> WHAT NEEDS TO BE DONE
Write the lines below out exactly, dropping each picture.

> Shape state change listings

- Opening Delimiter -

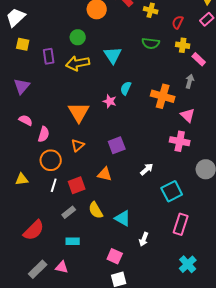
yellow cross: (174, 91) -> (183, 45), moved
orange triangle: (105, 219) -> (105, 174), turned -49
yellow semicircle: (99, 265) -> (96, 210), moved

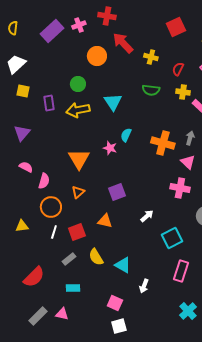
gray arrow: (190, 81) -> (190, 138), moved

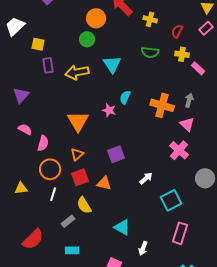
green circle: (78, 84) -> (87, 39), moved
yellow square: (23, 91) -> (38, 44), moved
pink cross: (180, 188) -> (179, 150), turned 30
red square: (77, 232) -> (80, 177), moved
yellow semicircle: (96, 257) -> (84, 205), moved

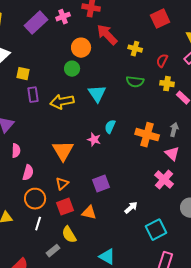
pink semicircle: (25, 129) -> (16, 151), moved, turned 64

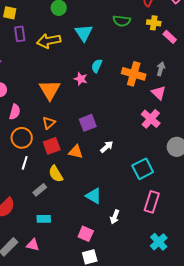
white arrow: (131, 208) -> (107, 147), moved

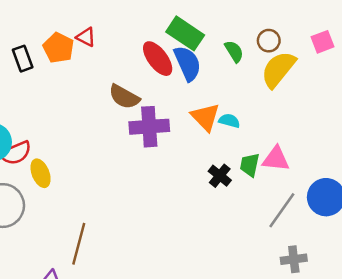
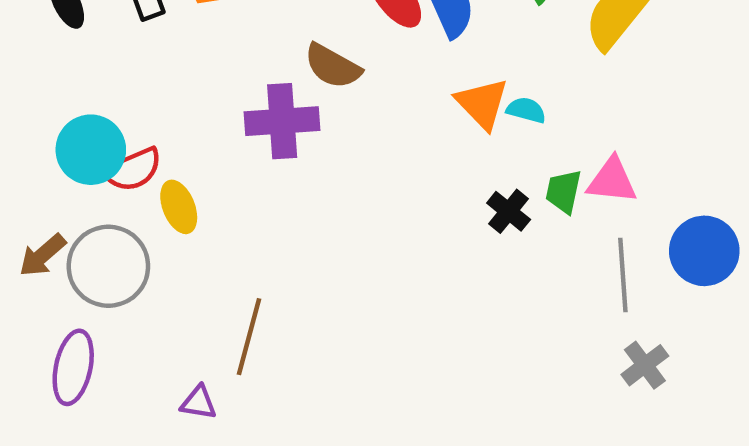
purple cross: (149, 127) -> (282, 121), moved
gray line: (282, 210) -> (623, 275), turned -39
gray cross: (294, 259) -> (645, 365), turned -30

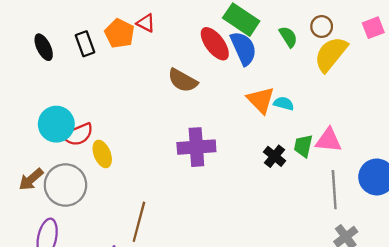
purple cross: (282, 121) -> (196, 147), moved

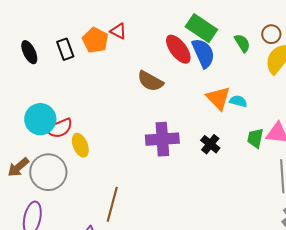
black cross: (275, 156) -> (210, 144), moved

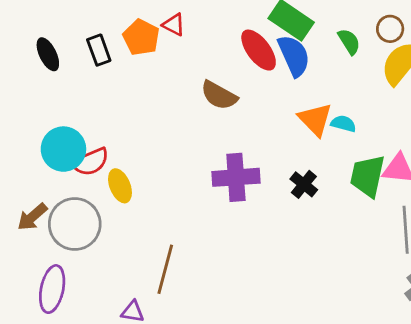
green trapezoid: (255, 138) -> (367, 176), size x1.5

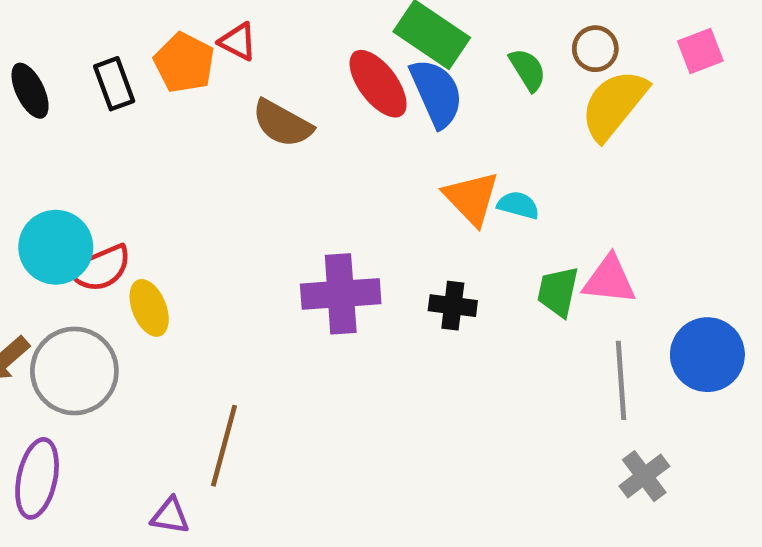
brown semicircle: (219, 95) -> (282, 123), moved
green trapezoid: (367, 176) -> (558, 292), size x0.7
black cross: (304, 184) -> (453, 306), turned -32

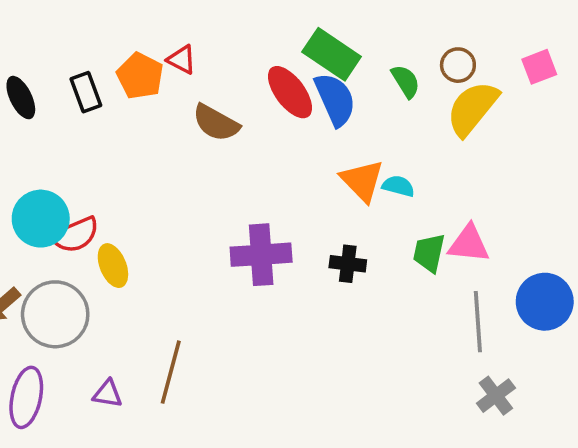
purple triangle: (170, 516) -> (108, 394), moved

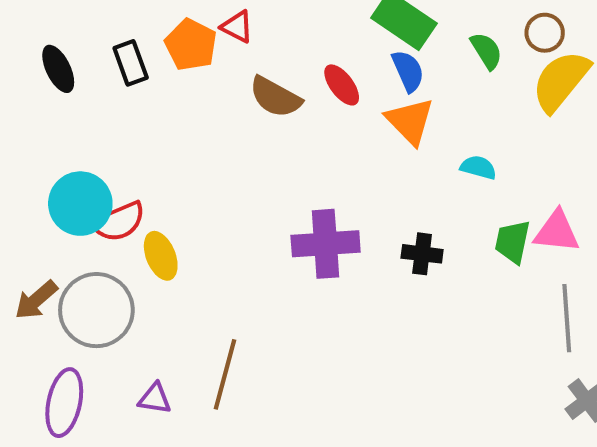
red ellipse: (290, 92) -> (342, 85), moved, size x0.7
blue semicircle: (335, 99) -> (408, 71), size x0.7
orange triangle: (362, 181) -> (410, 121), moved

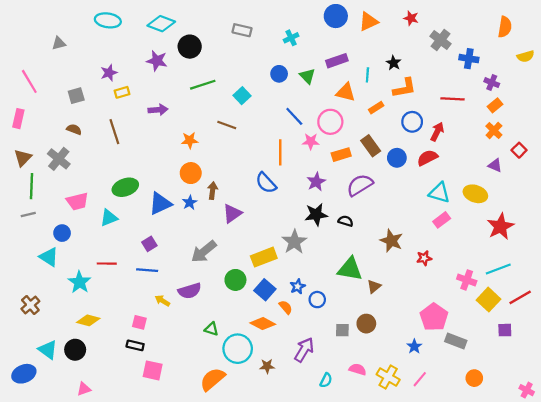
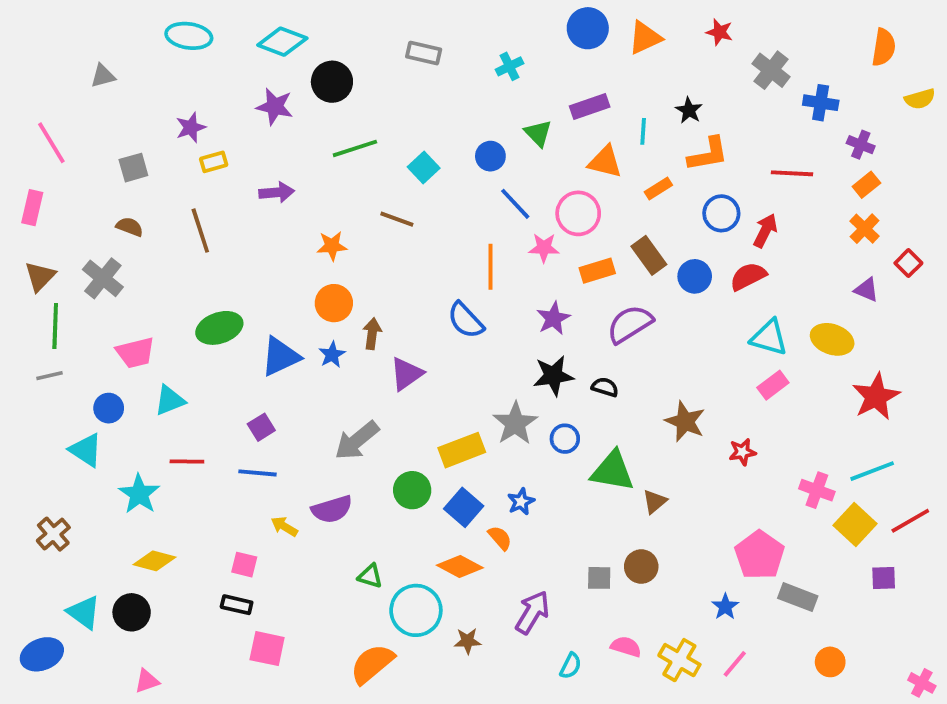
blue circle: (279, 74) -> (490, 156), moved
cyan triangle: (109, 218) -> (170, 400), moved
blue circle: (317, 300) -> (565, 439), moved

- Closing Delimiter -

> EXERCISE OUTPUT
yellow cross: (174, 91) -> (183, 45), moved
orange triangle: (105, 219) -> (105, 174), turned -49
yellow semicircle: (99, 265) -> (96, 210), moved

gray arrow: (190, 81) -> (190, 138), moved

green circle: (78, 84) -> (87, 39), moved
yellow square: (23, 91) -> (38, 44), moved
pink cross: (180, 188) -> (179, 150), turned 30
red square: (77, 232) -> (80, 177), moved
yellow semicircle: (96, 257) -> (84, 205), moved

pink semicircle: (25, 129) -> (16, 151), moved, turned 64

white arrow: (131, 208) -> (107, 147), moved

purple cross: (149, 127) -> (282, 121), moved
gray line: (282, 210) -> (623, 275), turned -39
gray cross: (294, 259) -> (645, 365), turned -30

purple cross: (282, 121) -> (196, 147), moved

black cross: (275, 156) -> (210, 144), moved

green trapezoid: (255, 138) -> (367, 176), size x1.5

brown semicircle: (219, 95) -> (282, 123), moved
green trapezoid: (367, 176) -> (558, 292), size x0.7
black cross: (304, 184) -> (453, 306), turned -32

purple triangle: (170, 516) -> (108, 394), moved

red ellipse: (290, 92) -> (342, 85), moved, size x0.7
blue semicircle: (335, 99) -> (408, 71), size x0.7
orange triangle: (362, 181) -> (410, 121), moved

blue circle: (279, 74) -> (490, 156), moved
cyan triangle: (109, 218) -> (170, 400), moved
blue circle: (317, 300) -> (565, 439), moved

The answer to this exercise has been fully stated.